DIRECTIONS FOR THIS TASK: In the following listing, work out how many lines contain the string "none", and state only that number.

DATASET RECORDS:
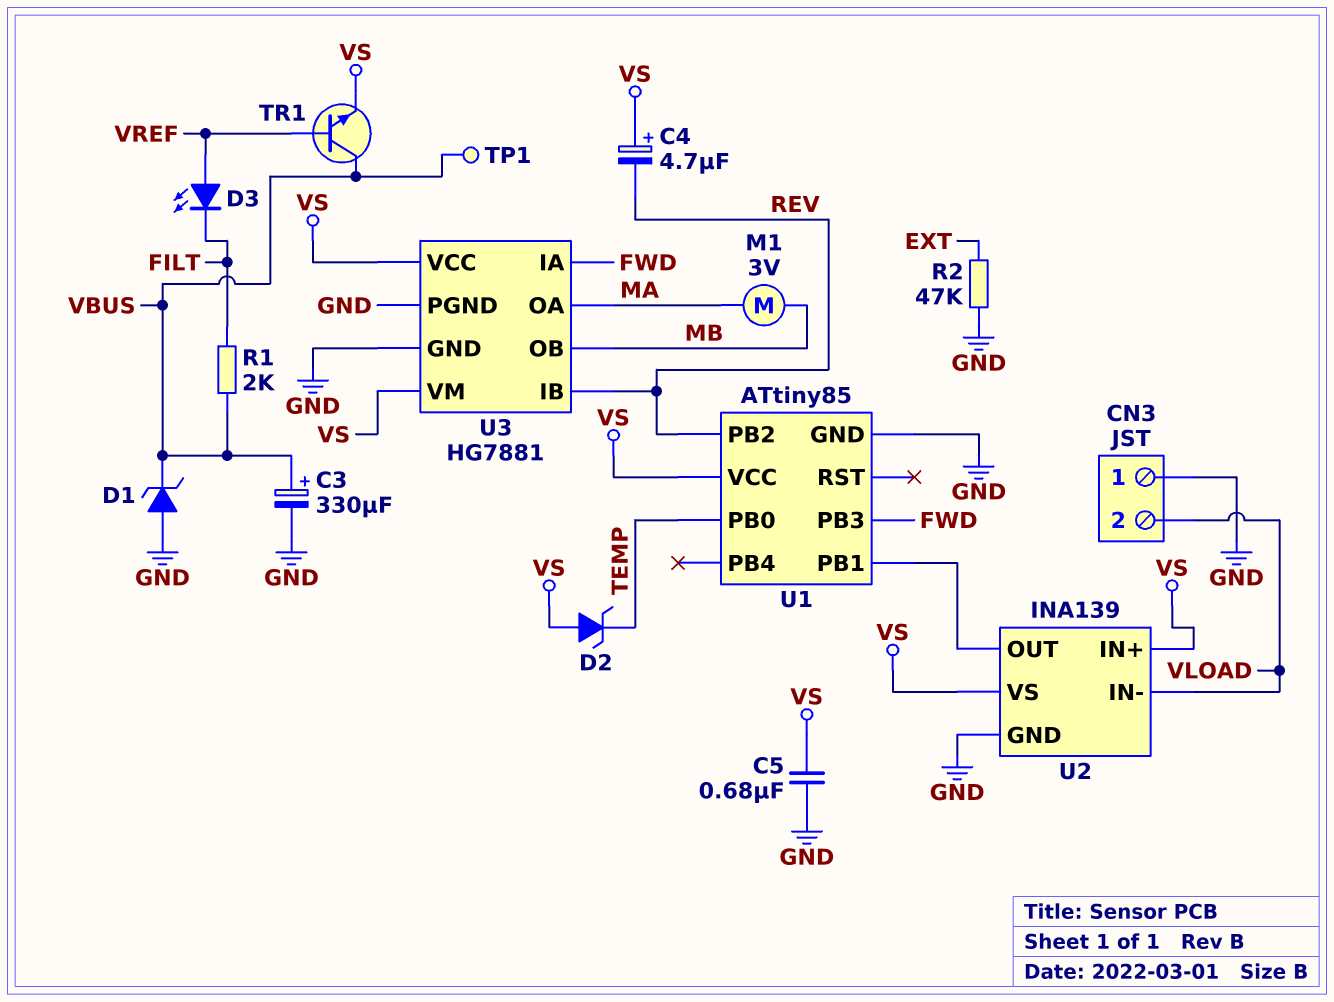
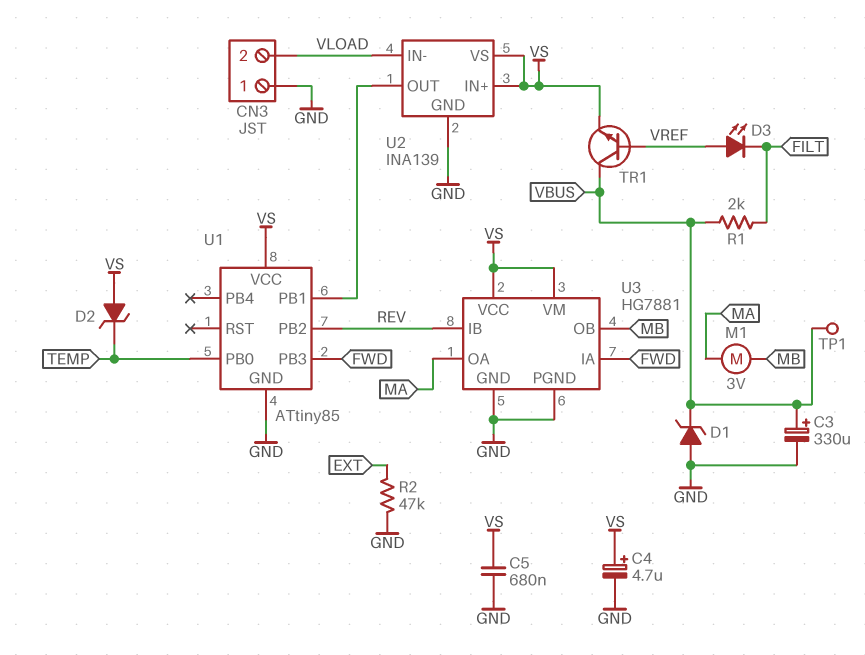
C4: 4.7uF (plus VS, minus REV) -> 4.7uF (plus VS, minus GND)

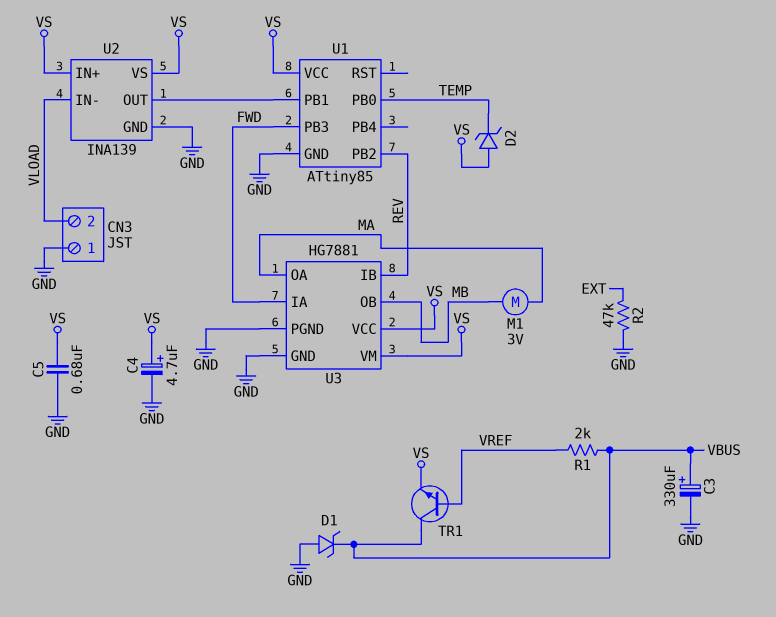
D3: LED (A VREF, K FILT) -> none
R1: 2k (FILT, VBUS) -> 2k (VBUS, VREF)
TP1: test point (VBUS) -> none

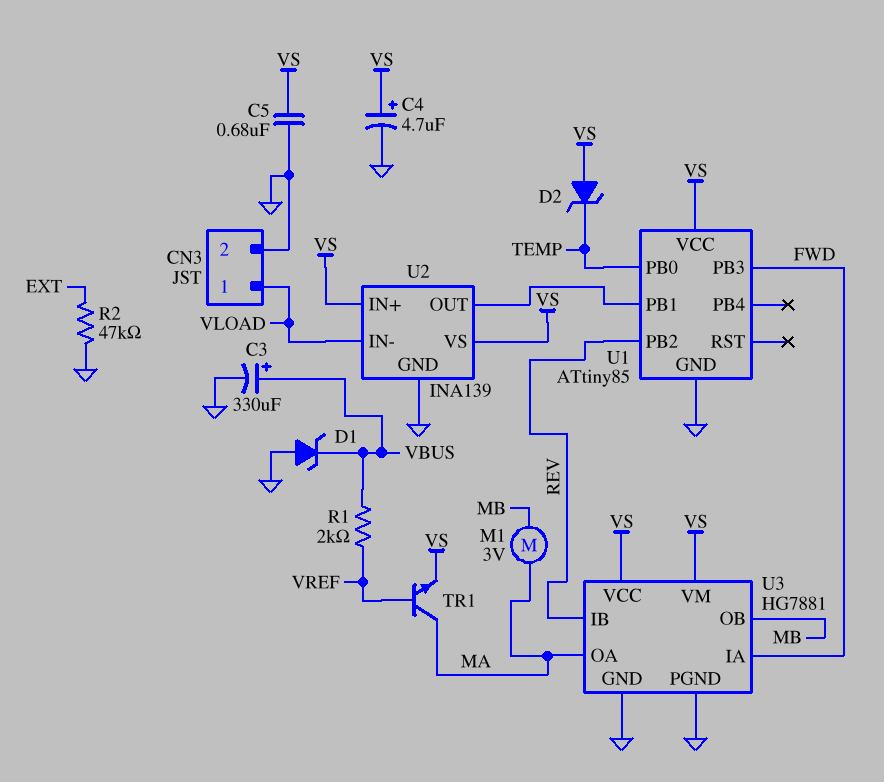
CN3 pin 1: GND -> VLOAD
CN3 pin 2: VLOAD -> GND
TR1: NPN (B VREF, C VBUS, E VS) -> NPN (B VREF, C MA, E VS)

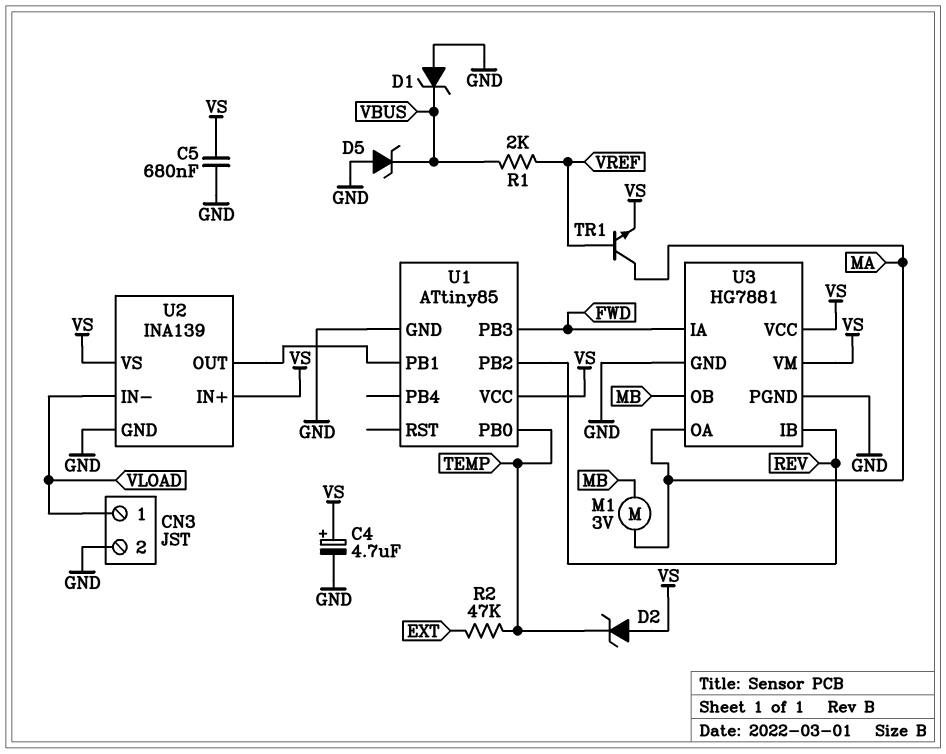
C3: 330uF (plus VBUS, minus GND) -> none
D5: none -> zener (A GND, K VBUS)
R2: 47k (EXT, GND) -> 47k (EXT, TEMP)

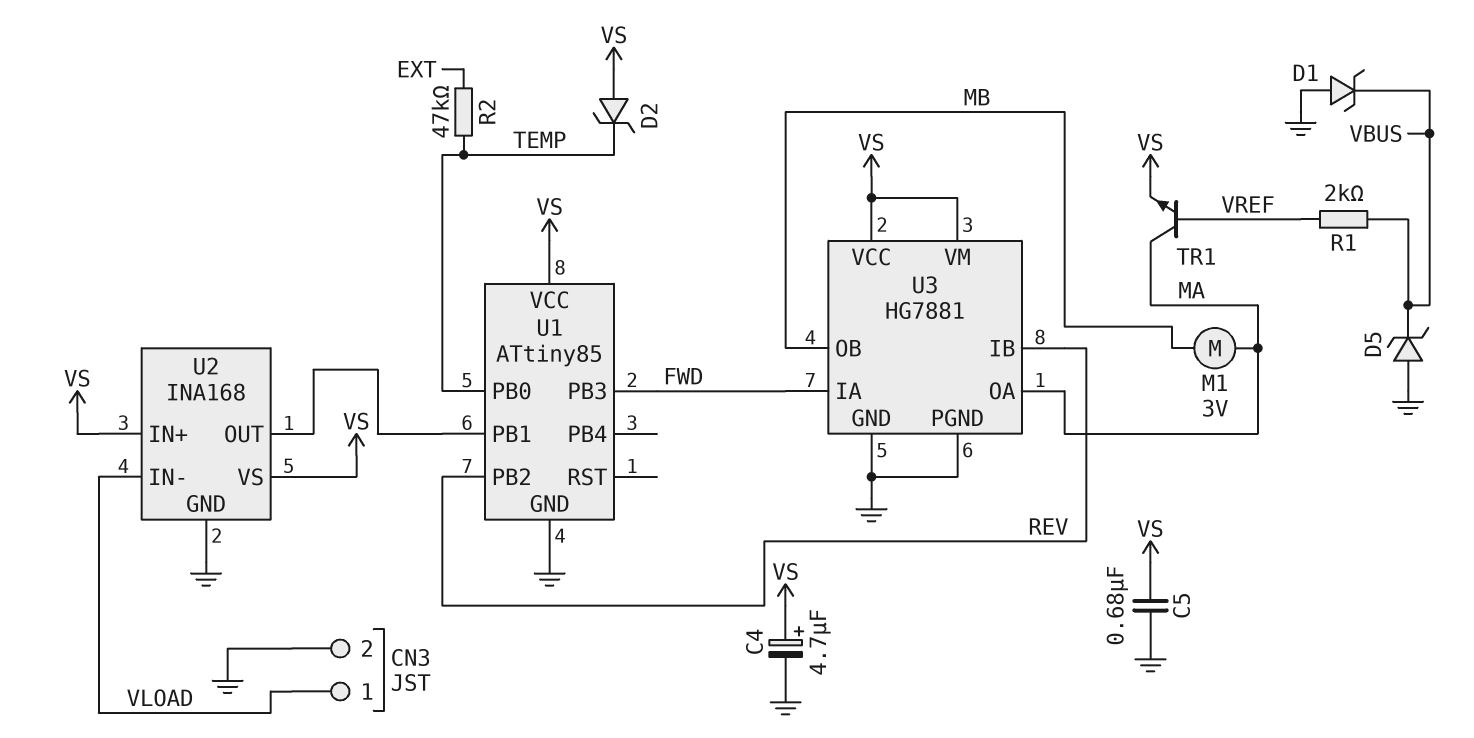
U2: INA139 -> INA168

EXPECTED OUTPUT: 4